### What the task asks
Print this span of the material below exactly: the line with "GAS2: MQ-2 -> MQ-3", the line with "GPS2 pin RX: B11 -> A15", and every line between them, but nothing else.

—————

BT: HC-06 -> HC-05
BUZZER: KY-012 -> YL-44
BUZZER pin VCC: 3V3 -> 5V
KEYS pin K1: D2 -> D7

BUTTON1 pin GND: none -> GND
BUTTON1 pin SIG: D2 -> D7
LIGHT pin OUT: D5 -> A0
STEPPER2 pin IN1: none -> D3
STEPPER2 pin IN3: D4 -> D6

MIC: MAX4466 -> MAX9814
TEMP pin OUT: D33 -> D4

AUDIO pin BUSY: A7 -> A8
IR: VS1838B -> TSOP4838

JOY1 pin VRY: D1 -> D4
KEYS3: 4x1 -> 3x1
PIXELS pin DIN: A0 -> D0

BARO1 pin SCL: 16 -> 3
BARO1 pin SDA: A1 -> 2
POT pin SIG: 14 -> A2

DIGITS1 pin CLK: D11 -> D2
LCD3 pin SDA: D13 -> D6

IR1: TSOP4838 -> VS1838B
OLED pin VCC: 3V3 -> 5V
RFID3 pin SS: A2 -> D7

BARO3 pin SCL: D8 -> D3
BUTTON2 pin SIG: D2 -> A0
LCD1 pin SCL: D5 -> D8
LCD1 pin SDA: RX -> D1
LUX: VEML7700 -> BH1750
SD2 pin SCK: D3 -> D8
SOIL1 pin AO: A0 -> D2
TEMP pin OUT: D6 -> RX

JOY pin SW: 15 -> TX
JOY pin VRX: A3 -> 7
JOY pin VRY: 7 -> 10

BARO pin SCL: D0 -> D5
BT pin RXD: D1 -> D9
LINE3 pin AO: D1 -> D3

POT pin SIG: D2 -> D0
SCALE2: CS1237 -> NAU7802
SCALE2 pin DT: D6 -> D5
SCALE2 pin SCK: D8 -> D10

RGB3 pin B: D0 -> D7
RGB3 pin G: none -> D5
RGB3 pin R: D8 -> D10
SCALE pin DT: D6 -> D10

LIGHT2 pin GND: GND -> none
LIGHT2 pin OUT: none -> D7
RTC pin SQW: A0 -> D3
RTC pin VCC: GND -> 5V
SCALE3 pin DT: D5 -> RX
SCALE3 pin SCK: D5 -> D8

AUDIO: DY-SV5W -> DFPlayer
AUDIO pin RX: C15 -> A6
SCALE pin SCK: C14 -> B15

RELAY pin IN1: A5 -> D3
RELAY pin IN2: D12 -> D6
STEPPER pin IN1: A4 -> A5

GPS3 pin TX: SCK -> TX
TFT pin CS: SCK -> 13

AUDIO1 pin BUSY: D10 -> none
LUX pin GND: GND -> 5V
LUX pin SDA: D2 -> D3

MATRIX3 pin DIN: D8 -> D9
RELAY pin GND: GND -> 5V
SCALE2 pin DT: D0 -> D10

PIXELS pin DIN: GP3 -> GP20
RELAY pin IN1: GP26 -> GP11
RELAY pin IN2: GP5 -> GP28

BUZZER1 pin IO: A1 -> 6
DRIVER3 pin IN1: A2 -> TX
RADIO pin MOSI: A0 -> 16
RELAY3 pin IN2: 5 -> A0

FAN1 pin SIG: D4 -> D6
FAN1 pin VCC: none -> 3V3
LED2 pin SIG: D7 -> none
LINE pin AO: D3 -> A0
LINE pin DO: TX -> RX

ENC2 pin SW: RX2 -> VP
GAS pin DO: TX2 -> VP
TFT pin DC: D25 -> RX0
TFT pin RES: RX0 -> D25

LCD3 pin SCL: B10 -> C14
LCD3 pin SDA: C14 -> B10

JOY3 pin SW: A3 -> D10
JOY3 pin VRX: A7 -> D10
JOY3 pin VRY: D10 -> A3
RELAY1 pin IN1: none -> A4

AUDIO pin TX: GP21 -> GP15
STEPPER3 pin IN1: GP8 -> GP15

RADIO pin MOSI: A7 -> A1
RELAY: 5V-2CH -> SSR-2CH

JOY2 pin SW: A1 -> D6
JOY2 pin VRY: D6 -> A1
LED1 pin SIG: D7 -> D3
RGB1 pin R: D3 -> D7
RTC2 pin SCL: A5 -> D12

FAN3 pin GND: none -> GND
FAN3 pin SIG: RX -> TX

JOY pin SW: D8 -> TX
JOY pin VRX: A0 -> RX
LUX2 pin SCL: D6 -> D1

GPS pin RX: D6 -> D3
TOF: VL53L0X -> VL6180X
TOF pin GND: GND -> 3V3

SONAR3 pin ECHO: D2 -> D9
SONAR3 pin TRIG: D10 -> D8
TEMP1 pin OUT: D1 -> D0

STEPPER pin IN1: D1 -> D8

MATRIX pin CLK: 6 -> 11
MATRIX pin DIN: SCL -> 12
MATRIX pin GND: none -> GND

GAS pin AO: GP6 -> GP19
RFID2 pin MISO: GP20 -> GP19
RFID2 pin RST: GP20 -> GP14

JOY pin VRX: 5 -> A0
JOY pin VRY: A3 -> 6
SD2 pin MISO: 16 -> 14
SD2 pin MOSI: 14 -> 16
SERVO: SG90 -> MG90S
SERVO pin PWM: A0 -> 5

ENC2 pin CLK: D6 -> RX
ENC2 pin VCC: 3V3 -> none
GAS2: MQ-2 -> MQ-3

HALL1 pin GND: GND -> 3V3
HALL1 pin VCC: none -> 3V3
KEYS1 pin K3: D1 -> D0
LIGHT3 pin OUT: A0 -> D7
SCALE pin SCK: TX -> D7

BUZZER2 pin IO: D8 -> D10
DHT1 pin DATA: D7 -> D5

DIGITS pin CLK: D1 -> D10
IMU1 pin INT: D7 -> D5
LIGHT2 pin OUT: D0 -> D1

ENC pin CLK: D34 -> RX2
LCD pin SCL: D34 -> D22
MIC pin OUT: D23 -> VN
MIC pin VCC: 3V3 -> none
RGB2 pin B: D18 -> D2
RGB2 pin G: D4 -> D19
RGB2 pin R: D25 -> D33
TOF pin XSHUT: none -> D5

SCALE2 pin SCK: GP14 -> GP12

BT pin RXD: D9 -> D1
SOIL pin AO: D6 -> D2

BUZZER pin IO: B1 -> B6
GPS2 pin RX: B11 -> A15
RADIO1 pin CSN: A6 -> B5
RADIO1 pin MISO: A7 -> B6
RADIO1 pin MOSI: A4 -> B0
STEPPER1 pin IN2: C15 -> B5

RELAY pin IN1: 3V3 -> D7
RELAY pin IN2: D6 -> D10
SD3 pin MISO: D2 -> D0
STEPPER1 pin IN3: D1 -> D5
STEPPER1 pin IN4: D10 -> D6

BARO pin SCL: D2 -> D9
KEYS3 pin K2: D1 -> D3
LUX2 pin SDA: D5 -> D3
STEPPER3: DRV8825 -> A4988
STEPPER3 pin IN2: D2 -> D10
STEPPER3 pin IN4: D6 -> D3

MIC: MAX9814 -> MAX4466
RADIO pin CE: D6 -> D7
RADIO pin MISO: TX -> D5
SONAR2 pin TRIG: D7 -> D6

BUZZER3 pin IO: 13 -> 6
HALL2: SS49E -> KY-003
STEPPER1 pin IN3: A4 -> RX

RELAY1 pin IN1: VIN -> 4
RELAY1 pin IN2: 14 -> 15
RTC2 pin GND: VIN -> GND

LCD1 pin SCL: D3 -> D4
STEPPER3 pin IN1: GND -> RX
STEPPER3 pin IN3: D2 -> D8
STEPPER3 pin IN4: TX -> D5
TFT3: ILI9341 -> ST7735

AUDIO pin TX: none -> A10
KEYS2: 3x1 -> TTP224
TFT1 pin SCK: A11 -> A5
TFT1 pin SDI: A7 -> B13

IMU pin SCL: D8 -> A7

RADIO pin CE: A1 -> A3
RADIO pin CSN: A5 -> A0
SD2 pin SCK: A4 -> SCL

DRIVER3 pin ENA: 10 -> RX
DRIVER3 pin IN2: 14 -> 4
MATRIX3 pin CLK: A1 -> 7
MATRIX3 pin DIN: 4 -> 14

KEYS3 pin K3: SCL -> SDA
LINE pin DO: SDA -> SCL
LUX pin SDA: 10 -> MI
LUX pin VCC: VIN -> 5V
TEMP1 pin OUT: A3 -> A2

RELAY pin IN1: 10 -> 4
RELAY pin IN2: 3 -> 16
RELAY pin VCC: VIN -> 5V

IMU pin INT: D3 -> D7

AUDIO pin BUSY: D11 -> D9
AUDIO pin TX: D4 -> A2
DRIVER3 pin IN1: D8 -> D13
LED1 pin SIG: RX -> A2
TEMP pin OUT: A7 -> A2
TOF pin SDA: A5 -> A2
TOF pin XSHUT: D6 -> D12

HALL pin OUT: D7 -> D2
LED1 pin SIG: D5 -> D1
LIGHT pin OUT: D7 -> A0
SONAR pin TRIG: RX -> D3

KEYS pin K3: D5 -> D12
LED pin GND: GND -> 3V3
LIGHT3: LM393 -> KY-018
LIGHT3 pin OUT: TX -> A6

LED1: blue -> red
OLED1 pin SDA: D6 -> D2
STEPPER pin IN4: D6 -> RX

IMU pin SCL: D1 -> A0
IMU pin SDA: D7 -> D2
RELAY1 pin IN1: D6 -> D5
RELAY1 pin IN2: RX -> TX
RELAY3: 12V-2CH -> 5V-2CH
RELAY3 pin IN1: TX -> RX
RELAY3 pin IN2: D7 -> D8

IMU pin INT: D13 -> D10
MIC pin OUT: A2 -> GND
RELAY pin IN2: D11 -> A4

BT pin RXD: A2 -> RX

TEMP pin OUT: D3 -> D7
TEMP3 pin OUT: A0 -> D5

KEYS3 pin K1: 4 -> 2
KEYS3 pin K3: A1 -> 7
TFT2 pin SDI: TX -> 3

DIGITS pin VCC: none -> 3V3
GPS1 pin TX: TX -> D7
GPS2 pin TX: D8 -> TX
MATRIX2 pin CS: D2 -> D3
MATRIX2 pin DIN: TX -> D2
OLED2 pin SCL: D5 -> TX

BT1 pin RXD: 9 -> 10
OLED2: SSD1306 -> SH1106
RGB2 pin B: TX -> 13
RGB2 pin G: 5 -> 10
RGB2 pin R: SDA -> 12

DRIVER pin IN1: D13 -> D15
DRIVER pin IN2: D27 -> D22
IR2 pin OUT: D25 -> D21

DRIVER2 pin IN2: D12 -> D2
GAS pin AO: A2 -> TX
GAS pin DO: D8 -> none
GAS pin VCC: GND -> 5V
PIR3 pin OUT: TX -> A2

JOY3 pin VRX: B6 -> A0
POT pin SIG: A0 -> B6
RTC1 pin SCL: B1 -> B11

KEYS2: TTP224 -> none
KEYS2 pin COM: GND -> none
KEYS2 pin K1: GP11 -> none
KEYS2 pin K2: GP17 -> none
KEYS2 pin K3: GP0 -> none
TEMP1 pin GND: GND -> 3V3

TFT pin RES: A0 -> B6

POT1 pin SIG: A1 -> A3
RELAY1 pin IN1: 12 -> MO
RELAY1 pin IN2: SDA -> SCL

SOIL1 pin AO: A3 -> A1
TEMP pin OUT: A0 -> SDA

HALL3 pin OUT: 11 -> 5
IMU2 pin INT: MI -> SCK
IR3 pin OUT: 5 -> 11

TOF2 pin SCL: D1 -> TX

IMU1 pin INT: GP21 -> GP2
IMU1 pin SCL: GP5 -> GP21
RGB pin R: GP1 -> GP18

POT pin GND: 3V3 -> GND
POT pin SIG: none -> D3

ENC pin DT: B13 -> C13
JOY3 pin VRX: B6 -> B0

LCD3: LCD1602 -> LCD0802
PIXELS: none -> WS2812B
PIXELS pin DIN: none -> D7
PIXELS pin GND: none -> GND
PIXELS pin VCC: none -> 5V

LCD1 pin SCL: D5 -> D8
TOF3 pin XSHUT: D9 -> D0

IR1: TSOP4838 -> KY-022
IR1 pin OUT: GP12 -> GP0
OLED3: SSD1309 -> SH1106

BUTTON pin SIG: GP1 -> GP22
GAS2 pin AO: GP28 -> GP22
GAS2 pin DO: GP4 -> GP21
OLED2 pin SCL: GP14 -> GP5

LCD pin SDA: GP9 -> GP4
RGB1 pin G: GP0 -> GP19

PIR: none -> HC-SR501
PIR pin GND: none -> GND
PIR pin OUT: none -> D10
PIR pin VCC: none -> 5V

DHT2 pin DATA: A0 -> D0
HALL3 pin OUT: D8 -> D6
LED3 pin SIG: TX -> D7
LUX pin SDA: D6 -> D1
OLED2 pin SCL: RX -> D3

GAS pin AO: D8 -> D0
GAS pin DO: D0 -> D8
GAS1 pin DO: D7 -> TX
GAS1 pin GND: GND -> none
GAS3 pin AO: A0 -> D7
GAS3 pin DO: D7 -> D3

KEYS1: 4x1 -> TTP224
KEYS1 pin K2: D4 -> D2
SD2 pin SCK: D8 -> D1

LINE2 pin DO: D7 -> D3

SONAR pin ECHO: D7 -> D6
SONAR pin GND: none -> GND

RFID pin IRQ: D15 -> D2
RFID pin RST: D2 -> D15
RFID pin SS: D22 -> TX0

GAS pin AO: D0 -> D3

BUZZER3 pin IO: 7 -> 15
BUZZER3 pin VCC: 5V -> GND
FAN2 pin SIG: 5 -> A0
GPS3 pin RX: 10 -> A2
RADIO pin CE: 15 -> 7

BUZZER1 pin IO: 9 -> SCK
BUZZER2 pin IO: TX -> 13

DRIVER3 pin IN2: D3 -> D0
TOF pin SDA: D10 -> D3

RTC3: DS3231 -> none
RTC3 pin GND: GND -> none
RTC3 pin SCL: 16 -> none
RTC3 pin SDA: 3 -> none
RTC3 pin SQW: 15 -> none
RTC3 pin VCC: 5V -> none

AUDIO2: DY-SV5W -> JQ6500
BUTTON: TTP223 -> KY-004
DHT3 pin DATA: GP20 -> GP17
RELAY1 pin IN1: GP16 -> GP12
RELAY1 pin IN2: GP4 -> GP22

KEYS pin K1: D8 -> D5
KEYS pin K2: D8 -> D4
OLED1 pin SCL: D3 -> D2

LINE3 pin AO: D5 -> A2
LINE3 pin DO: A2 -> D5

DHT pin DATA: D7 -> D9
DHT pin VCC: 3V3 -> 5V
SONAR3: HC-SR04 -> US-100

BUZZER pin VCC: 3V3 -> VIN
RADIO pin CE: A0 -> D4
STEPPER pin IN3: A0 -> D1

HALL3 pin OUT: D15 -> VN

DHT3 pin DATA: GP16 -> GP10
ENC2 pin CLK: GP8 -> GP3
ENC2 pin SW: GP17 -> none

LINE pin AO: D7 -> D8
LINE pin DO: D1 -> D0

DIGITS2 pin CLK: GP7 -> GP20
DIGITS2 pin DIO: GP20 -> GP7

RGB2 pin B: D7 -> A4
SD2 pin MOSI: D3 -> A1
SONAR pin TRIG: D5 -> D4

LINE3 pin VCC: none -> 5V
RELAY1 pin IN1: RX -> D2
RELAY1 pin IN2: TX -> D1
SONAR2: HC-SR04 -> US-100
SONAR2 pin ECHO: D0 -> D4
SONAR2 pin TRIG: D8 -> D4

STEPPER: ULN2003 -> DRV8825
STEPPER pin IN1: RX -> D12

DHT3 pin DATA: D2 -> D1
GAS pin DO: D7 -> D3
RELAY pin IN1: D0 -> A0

—————

### Result
GAS2: MQ-2 -> MQ-3

HALL1 pin GND: GND -> 3V3
HALL1 pin VCC: none -> 3V3
KEYS1 pin K3: D1 -> D0
LIGHT3 pin OUT: A0 -> D7
SCALE pin SCK: TX -> D7

BUZZER2 pin IO: D8 -> D10
DHT1 pin DATA: D7 -> D5

DIGITS pin CLK: D1 -> D10
IMU1 pin INT: D7 -> D5
LIGHT2 pin OUT: D0 -> D1

ENC pin CLK: D34 -> RX2
LCD pin SCL: D34 -> D22
MIC pin OUT: D23 -> VN
MIC pin VCC: 3V3 -> none
RGB2 pin B: D18 -> D2
RGB2 pin G: D4 -> D19
RGB2 pin R: D25 -> D33
TOF pin XSHUT: none -> D5

SCALE2 pin SCK: GP14 -> GP12

BT pin RXD: D9 -> D1
SOIL pin AO: D6 -> D2

BUZZER pin IO: B1 -> B6
GPS2 pin RX: B11 -> A15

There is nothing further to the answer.